*Short task*:
List every line below that contains the word "musicglyph".

== Supplied records ==

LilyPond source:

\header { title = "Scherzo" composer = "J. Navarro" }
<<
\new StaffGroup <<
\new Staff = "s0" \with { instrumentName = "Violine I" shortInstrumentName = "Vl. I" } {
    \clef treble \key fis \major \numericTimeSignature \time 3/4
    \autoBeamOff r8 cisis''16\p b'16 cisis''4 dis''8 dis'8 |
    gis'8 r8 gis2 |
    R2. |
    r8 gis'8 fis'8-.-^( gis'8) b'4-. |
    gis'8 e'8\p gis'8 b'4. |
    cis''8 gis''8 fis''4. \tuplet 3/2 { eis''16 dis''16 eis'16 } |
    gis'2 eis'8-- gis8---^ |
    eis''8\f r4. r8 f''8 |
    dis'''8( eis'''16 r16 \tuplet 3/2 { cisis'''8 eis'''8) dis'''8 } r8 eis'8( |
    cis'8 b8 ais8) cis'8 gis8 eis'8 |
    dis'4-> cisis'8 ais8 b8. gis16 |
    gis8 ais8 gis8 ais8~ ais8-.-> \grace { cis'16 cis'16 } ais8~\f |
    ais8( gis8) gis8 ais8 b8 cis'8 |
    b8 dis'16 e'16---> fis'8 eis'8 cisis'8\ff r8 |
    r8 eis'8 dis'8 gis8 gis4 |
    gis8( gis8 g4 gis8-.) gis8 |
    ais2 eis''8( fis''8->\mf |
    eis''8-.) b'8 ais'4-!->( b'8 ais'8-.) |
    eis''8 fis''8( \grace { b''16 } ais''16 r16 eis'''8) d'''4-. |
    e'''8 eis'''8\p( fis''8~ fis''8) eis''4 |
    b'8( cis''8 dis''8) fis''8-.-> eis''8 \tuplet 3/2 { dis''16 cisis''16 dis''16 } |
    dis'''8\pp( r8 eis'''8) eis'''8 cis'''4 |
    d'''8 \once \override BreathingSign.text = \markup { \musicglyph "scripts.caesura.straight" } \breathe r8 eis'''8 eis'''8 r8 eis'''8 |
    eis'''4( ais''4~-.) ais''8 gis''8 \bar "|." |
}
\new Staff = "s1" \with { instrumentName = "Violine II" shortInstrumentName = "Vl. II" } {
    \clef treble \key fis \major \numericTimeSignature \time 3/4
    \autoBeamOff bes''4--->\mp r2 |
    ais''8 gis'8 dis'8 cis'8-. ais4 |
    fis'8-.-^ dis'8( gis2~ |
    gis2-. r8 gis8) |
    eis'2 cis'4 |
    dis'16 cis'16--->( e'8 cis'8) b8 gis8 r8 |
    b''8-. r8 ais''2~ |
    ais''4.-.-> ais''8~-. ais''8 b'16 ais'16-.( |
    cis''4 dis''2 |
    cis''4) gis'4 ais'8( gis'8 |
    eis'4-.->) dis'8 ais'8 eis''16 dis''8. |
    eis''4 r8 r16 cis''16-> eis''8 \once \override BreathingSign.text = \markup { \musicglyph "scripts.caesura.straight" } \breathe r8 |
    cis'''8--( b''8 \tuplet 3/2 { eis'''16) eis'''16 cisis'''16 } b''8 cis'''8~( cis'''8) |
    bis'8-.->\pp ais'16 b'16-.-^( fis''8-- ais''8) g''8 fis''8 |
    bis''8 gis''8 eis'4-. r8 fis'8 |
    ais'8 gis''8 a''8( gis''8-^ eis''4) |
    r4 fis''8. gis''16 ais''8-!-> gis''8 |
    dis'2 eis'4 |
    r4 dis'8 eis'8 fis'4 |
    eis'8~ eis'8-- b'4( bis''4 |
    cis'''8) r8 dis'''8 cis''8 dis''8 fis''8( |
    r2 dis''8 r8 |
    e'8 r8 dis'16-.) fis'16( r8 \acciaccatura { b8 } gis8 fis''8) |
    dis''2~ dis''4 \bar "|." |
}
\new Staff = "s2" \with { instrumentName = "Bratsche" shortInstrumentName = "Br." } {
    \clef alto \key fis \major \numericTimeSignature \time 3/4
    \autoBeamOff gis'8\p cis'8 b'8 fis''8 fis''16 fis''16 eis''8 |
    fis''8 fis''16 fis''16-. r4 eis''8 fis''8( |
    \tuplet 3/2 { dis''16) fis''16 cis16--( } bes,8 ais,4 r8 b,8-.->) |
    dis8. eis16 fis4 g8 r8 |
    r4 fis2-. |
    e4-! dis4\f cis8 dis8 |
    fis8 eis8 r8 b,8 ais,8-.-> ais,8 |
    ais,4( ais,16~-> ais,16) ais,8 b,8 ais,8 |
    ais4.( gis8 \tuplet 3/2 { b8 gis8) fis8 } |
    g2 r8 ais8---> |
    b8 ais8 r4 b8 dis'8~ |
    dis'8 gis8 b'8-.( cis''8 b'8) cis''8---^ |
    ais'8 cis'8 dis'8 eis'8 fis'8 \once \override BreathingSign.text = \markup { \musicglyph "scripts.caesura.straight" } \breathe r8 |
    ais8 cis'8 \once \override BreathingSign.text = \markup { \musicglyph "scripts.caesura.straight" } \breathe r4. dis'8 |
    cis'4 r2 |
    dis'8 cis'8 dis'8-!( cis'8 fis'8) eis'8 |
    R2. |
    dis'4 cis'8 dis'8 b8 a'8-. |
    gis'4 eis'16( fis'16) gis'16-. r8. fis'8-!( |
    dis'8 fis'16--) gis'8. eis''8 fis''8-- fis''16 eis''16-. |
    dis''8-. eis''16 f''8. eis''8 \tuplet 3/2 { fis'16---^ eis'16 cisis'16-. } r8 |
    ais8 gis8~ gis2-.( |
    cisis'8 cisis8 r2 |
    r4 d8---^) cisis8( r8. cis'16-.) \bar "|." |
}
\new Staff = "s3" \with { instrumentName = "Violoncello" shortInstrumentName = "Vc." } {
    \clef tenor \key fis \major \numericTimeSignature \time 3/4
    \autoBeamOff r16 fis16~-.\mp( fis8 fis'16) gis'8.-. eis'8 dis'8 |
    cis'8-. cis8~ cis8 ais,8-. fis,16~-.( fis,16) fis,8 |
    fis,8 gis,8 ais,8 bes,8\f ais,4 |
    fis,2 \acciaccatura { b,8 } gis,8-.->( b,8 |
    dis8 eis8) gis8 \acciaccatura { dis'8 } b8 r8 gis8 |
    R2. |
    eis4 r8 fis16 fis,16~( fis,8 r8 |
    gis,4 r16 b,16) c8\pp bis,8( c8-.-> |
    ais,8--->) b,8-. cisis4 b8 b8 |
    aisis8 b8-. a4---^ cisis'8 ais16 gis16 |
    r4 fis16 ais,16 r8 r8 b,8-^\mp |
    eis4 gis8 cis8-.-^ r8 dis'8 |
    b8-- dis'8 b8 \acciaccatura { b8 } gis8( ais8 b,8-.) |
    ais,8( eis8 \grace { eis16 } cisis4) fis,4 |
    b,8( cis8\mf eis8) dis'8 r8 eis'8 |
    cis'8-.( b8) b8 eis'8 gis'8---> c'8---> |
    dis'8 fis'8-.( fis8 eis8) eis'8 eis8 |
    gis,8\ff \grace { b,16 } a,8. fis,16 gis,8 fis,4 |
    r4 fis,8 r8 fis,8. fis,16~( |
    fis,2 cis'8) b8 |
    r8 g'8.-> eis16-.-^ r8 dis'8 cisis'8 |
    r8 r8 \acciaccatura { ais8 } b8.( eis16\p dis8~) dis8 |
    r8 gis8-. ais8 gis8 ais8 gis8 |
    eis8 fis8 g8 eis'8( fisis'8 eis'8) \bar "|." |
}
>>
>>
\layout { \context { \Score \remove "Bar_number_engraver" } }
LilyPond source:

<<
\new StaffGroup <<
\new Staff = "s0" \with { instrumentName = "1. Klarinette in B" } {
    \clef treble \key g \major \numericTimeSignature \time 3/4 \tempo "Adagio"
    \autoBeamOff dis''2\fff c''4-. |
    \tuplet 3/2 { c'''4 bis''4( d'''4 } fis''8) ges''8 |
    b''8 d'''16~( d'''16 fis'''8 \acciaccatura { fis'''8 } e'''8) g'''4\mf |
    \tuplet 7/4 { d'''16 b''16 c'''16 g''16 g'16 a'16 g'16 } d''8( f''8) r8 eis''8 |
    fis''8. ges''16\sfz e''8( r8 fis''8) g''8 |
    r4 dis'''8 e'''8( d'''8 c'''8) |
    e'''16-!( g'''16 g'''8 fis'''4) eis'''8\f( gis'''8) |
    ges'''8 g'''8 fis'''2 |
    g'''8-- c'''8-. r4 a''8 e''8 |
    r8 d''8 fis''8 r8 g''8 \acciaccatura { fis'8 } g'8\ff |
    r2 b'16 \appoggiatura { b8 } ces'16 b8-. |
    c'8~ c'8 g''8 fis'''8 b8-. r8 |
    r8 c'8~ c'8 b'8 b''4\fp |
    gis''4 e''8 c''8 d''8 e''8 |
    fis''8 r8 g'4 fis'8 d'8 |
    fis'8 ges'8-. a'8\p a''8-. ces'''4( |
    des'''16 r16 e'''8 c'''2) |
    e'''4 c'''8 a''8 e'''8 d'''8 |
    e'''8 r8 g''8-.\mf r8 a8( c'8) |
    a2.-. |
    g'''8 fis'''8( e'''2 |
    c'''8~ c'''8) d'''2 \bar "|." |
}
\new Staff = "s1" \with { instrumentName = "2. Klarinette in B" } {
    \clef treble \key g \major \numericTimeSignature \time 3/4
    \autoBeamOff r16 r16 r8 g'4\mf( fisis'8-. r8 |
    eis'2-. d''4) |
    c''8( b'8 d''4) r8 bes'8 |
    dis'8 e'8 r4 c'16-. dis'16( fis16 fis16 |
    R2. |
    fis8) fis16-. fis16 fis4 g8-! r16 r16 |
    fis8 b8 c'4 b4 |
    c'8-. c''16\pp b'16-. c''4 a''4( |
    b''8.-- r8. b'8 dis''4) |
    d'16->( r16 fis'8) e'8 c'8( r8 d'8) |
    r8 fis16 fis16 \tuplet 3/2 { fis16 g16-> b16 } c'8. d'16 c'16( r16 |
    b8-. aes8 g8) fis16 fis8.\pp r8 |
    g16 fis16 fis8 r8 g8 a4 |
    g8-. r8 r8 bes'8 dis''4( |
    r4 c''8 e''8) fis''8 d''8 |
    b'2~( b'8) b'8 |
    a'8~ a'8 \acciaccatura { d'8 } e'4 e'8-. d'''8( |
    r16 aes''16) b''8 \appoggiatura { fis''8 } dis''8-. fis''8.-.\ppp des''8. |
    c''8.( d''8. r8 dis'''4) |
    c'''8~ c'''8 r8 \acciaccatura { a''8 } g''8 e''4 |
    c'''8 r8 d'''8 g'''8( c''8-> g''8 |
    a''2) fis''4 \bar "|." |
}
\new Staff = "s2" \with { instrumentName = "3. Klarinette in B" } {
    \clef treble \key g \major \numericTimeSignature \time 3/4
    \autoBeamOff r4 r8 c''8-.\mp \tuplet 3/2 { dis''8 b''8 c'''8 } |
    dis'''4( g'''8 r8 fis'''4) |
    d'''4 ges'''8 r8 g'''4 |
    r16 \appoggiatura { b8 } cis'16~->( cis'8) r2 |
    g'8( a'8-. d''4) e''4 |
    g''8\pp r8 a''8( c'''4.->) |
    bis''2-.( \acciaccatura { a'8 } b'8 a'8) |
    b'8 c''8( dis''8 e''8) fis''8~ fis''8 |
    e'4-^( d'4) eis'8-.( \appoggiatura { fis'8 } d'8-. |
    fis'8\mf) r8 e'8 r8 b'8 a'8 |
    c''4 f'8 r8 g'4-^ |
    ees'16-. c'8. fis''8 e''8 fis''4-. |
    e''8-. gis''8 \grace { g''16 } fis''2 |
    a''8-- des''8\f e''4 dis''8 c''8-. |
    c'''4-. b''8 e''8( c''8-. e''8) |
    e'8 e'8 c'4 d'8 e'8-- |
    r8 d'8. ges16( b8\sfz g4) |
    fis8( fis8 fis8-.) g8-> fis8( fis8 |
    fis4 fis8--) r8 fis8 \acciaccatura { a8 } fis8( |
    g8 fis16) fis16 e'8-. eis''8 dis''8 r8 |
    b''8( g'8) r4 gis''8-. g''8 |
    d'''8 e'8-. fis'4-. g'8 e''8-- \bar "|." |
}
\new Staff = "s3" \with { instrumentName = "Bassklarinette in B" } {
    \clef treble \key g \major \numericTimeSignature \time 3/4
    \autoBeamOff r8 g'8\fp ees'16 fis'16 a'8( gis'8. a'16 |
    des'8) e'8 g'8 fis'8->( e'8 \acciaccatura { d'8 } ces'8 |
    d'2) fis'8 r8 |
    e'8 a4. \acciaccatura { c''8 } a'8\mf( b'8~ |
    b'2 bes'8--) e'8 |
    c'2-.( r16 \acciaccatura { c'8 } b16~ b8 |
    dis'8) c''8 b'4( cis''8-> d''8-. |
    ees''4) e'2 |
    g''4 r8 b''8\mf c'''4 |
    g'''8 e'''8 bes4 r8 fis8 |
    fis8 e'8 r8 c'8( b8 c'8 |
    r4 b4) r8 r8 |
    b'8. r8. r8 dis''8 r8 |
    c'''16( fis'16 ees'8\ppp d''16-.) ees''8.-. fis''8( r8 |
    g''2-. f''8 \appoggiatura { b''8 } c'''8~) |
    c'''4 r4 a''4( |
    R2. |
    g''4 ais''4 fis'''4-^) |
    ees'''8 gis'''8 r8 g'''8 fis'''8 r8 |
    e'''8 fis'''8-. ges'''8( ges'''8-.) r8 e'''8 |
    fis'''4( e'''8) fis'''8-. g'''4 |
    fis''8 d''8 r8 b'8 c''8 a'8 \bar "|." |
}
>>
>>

===

*Task response*:
    d'''8 \once \override BreathingSign.text = \markup { \musicglyph "scripts.caesura.straight" } \breathe r8 eis'''8 eis'''8 r8 eis'''8 |
    eis''4 r8 r16 cis''16-> eis''8 \once \override BreathingSign.text = \markup { \musicglyph "scripts.caesura.straight" } \breathe r8 |
    ais'8 cis'8 dis'8 eis'8 fis'8 \once \override BreathingSign.text = \markup { \musicglyph "scripts.caesura.straight" } \breathe r8 |
    ais8 cis'8 \once \override BreathingSign.text = \markup { \musicglyph "scripts.caesura.straight" } \breathe r4. dis'8 |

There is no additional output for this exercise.